__ASSIGNMENT__: Line by line, set down the records below from the first line through the line containing "R3: 82k (INT, VA) -> 82k (HEAT2, VA)". Omit the pictures.

__DATA EXCERPTS__:
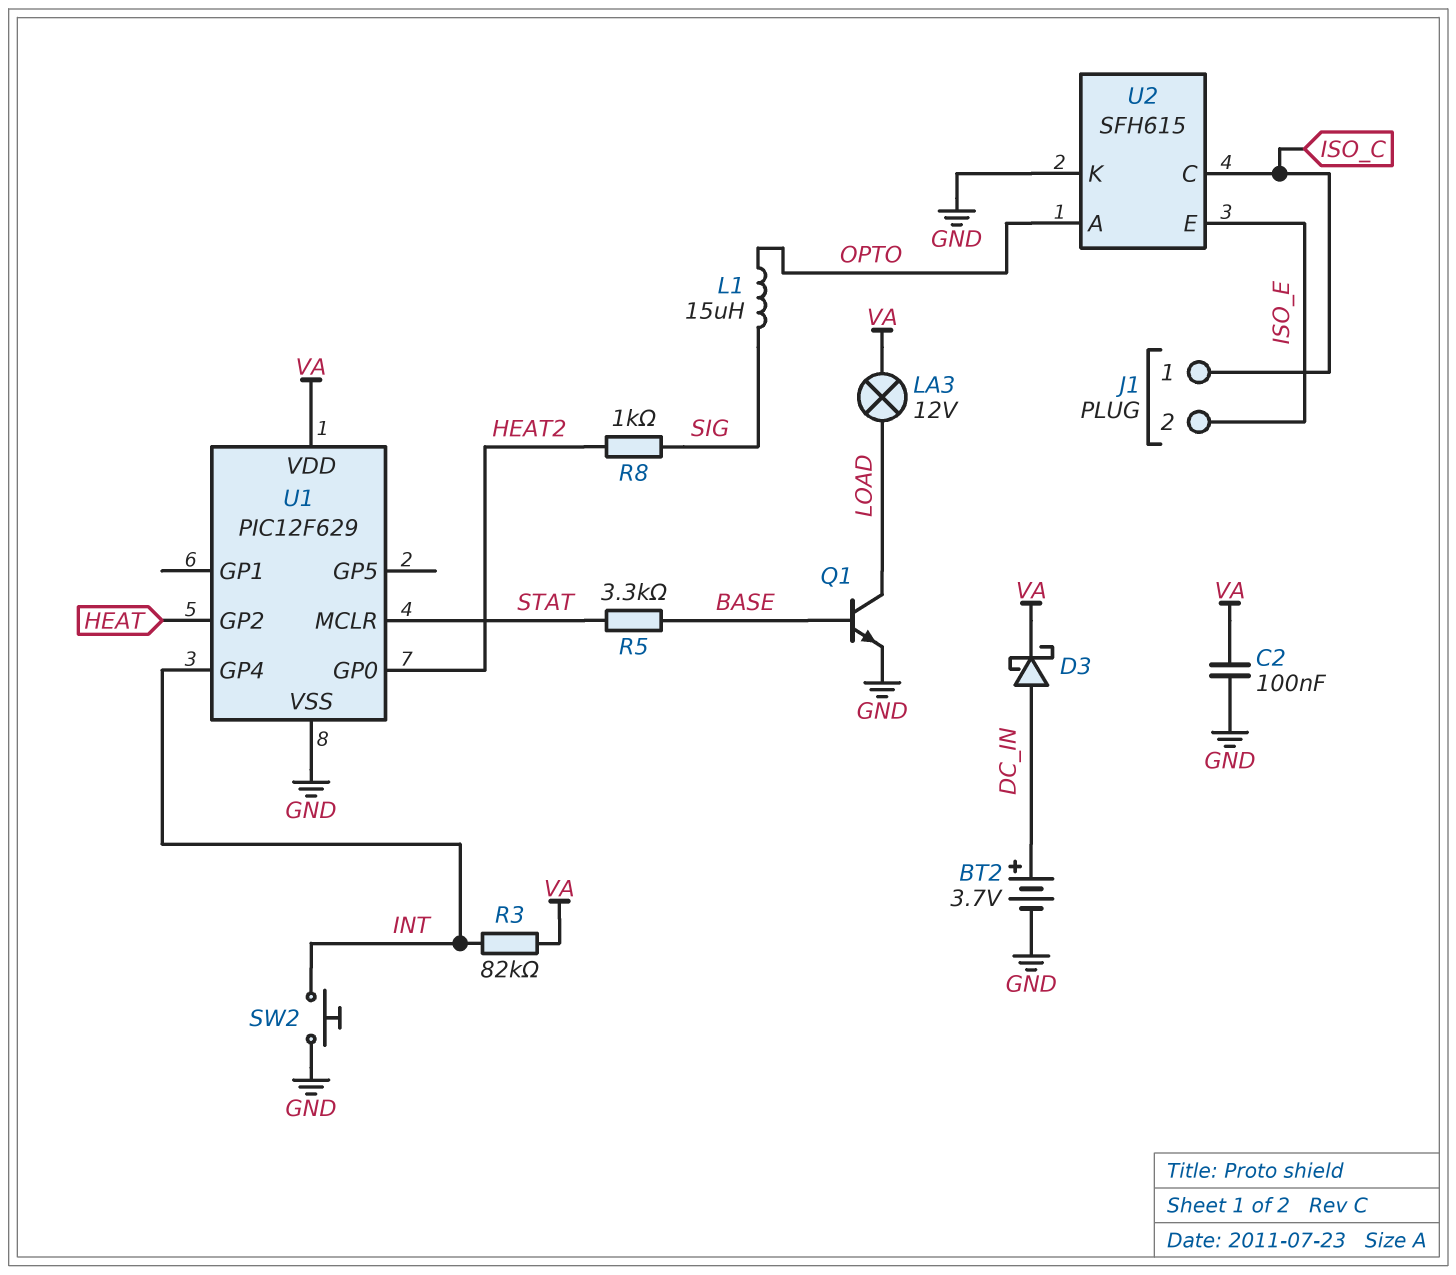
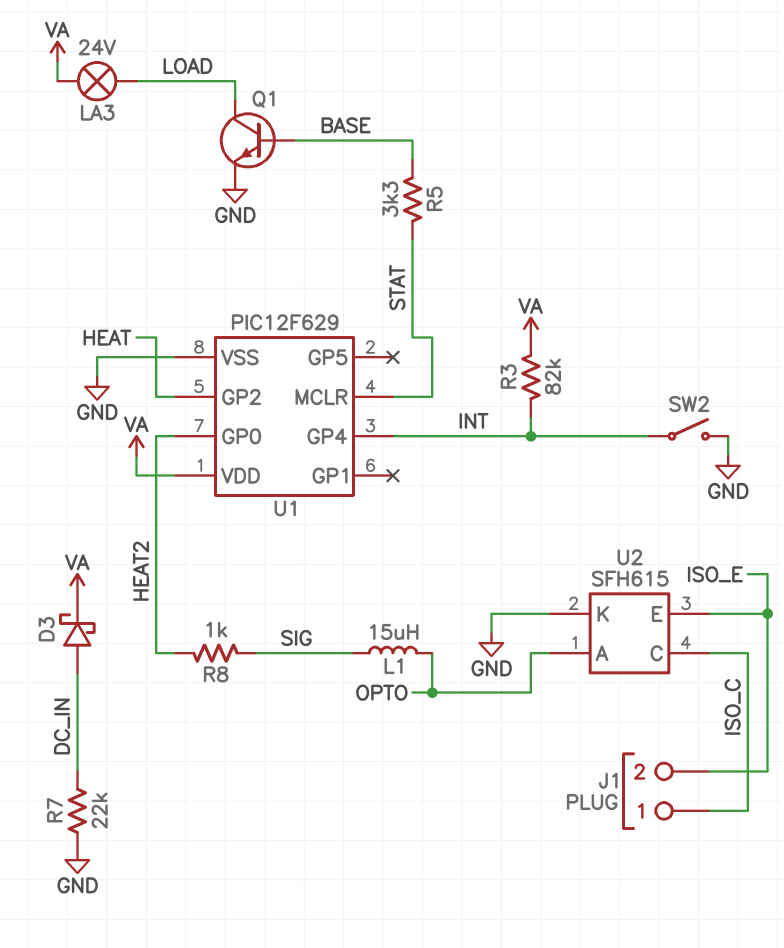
BT2: 3.7V (plus DC_IN, minus GND) -> none
C2: 100nF (GND, VA) -> none
LA3: lamp 12V (LOAD, VA) -> lamp 24V (LOAD, VA)
R7: none -> 22k (DC_IN, GND)
SW2: button (GND, INT) -> switch (GND, INT)

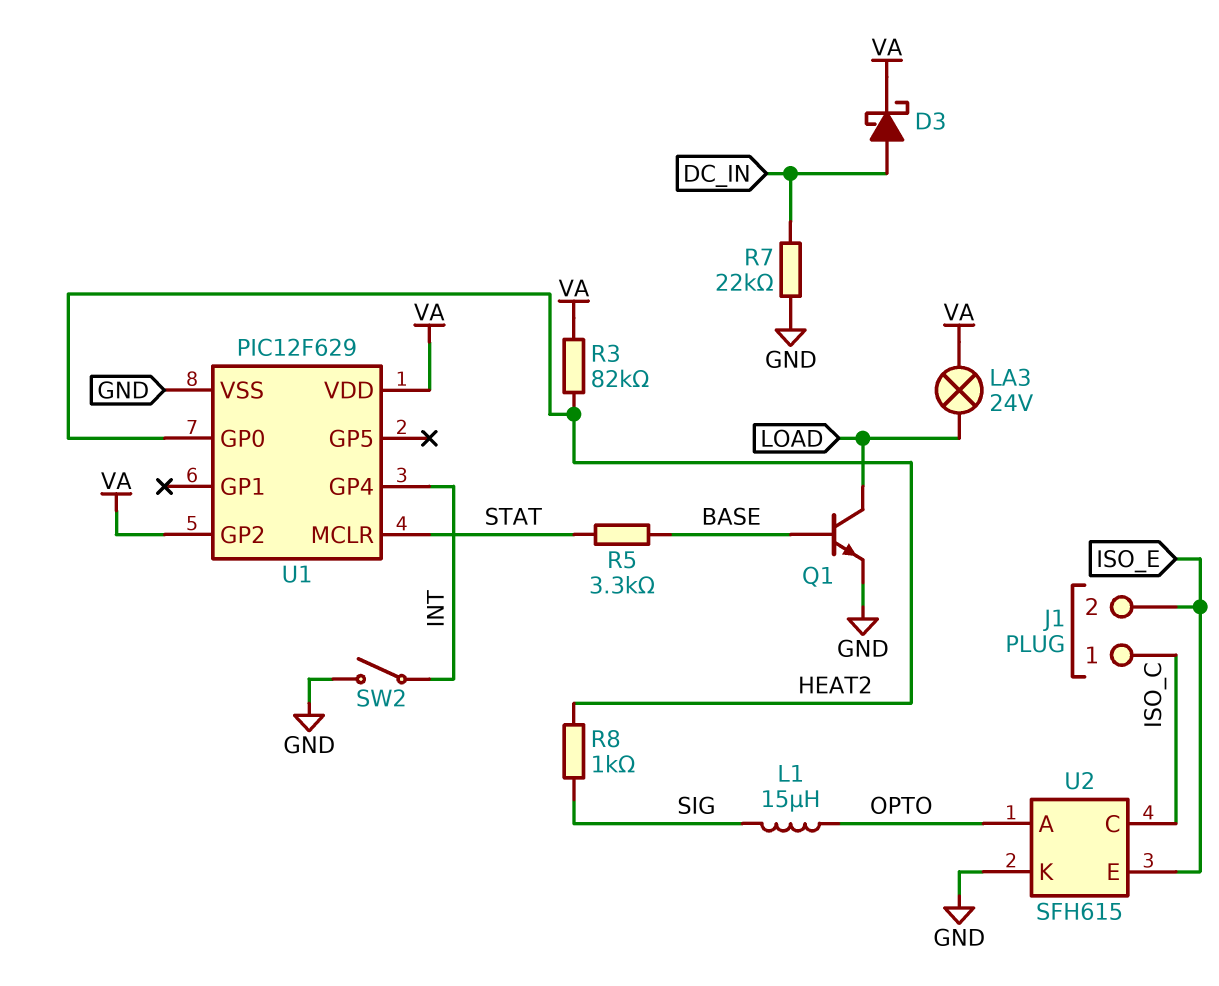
R3: 82k (INT, VA) -> 82k (HEAT2, VA)
U1 pin GP2: HEAT -> VA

__YOUR SOLUTION__:
BT2: 3.7V (plus DC_IN, minus GND) -> none
C2: 100nF (GND, VA) -> none
LA3: lamp 12V (LOAD, VA) -> lamp 24V (LOAD, VA)
R7: none -> 22k (DC_IN, GND)
SW2: button (GND, INT) -> switch (GND, INT)

R3: 82k (INT, VA) -> 82k (HEAT2, VA)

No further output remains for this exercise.